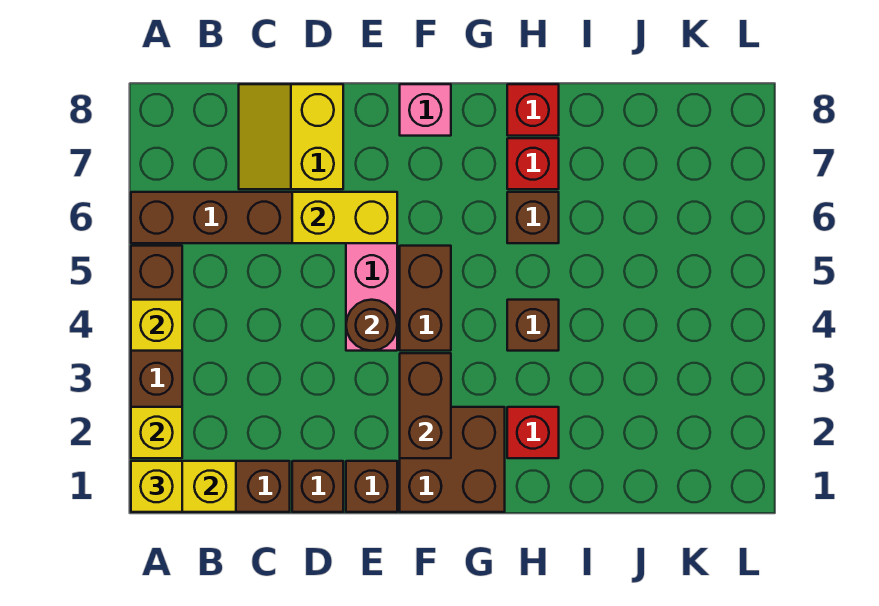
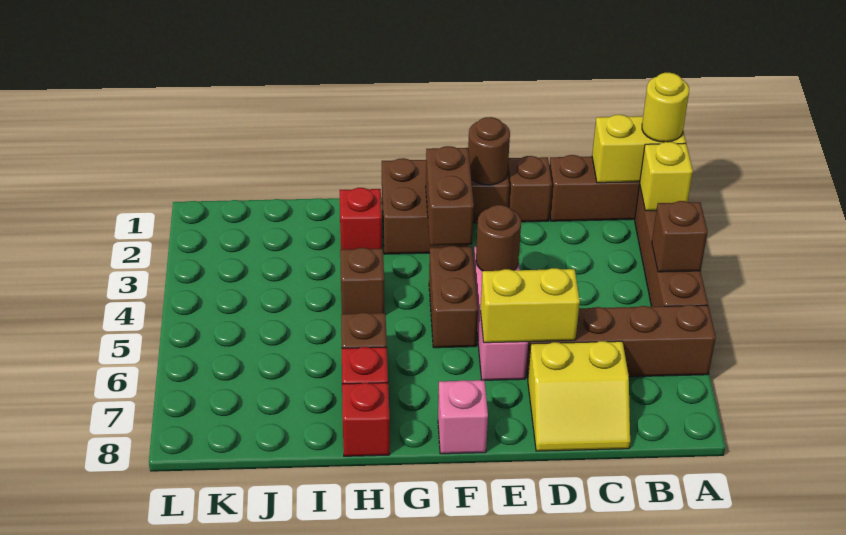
yellow brick A1 level 3 -> yellow round brick A1 level 3
yellow brick A4 level 2 -> brown brick A4 level 2
yellow slope C7:D8 level 1 top D -> yellow slope C7:D8 level 1 top 7
none -> brown round brick E1 level 2

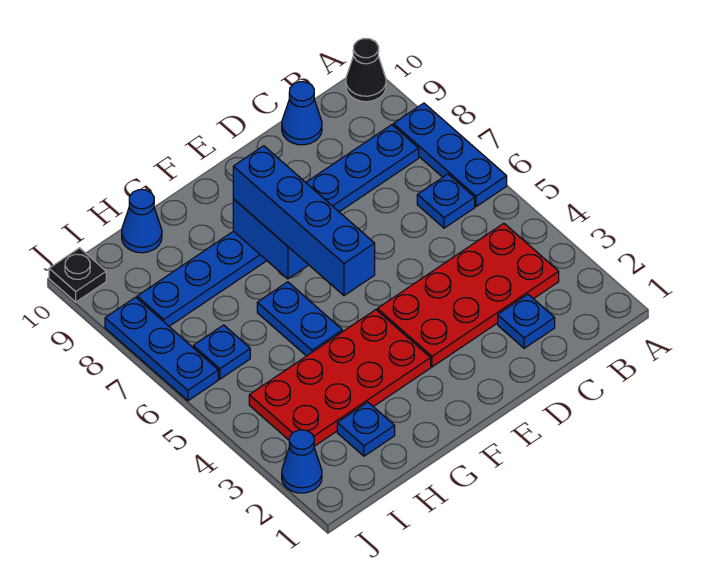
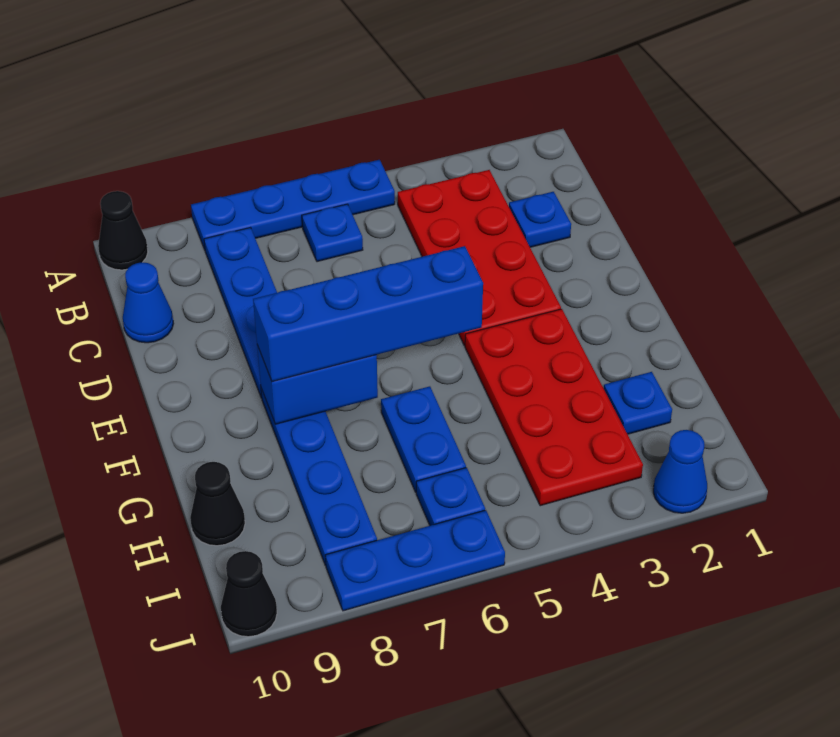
blue plate A6:A8 level 1 -> blue plate A5:A8 level 1
blue plate G5:G6 level 1 -> blue plate G6:H6 level 1
blue cone H10 level 1 -> black cone H10 level 1
black plate J10 level 1 -> black cone J10 level 1

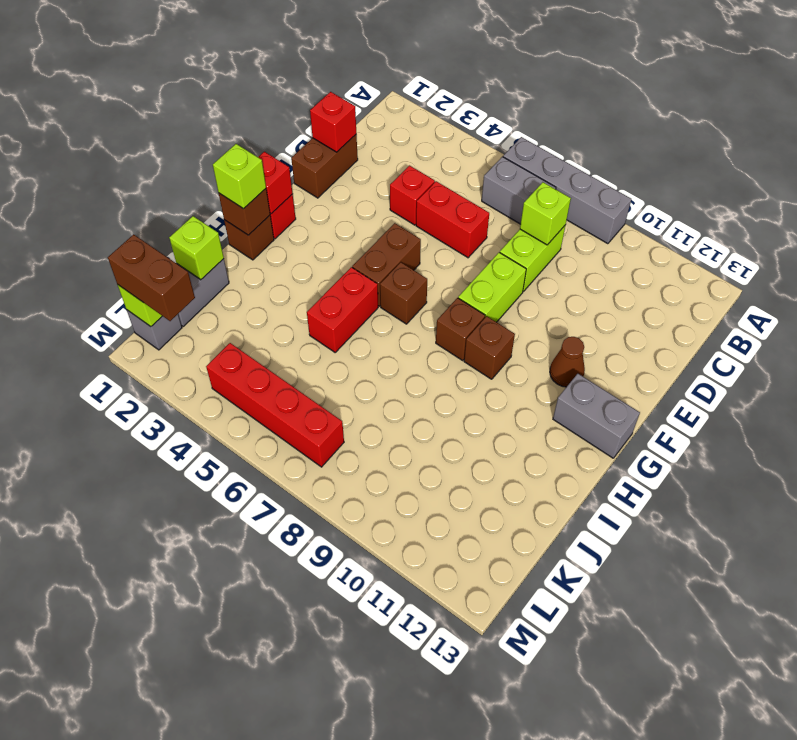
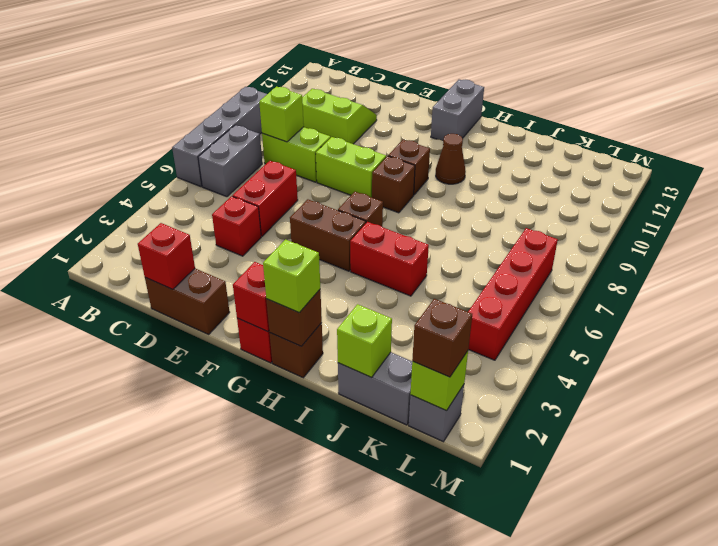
none -> lime slope C10:D11 level 1 top 10
brown cone F11 level 1 -> brown cone H10 level 1
brown brick L1:L2 level 3 -> brown brick L1 level 3

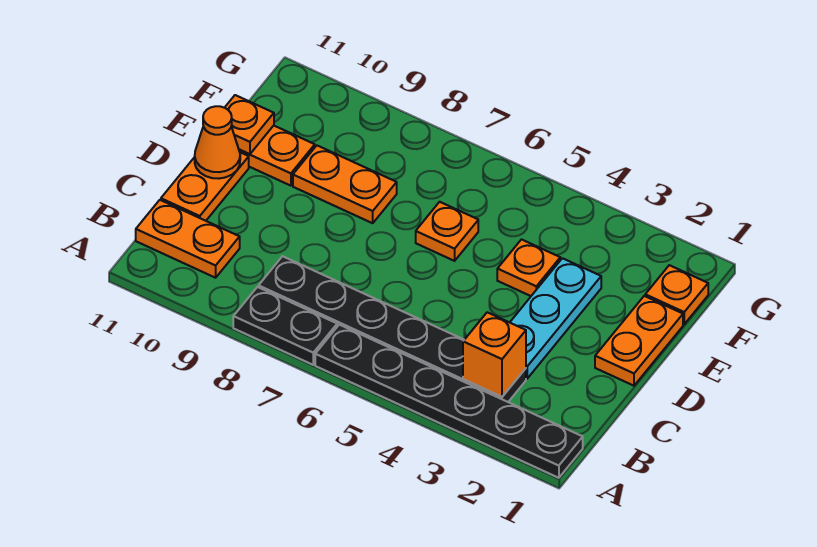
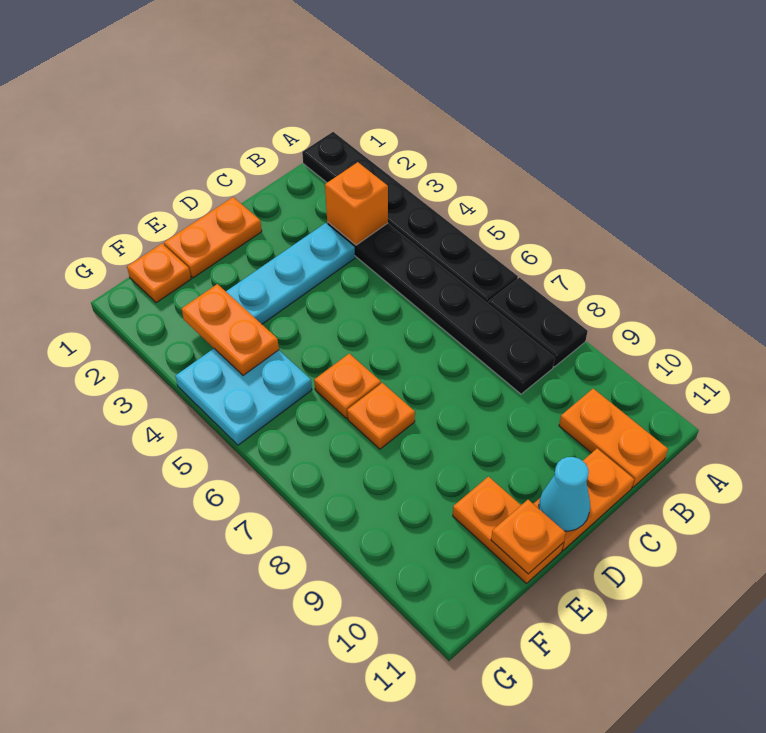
orange cone D11 level 2 -> cyan cone D11 level 2
orange plate E4 level 1 -> orange plate E7 level 1
orange plate E8:E9 level 1 -> orange plate F3:F4 level 2
none -> cyan plate F4:G5 level 1

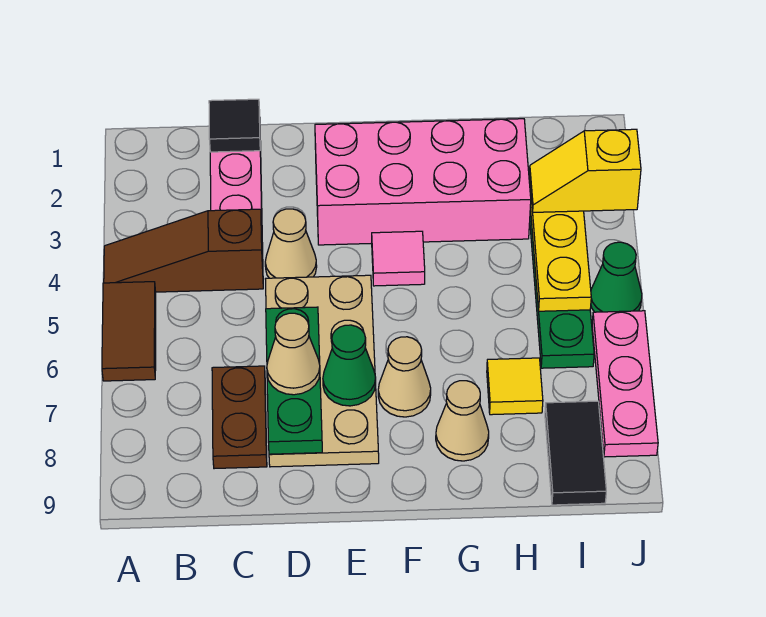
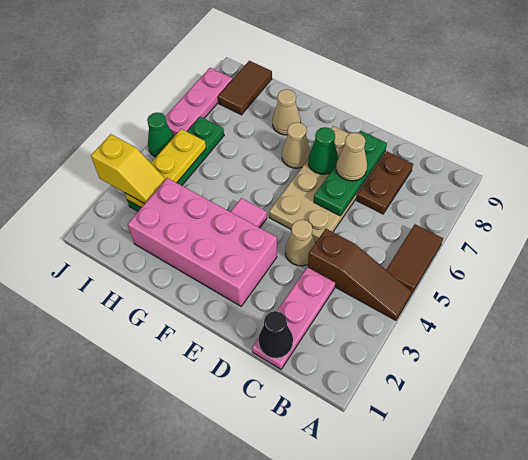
black tile C1 level 2 -> black cone C1 level 2
yellow tile H7 level 1 -> none
black tile I8:I9 level 1 -> brown tile I8:I9 level 1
————
- _Task to carry out_
Please report how many lines of the entries above include "black". Only the number is wanted.

- _Written response_
4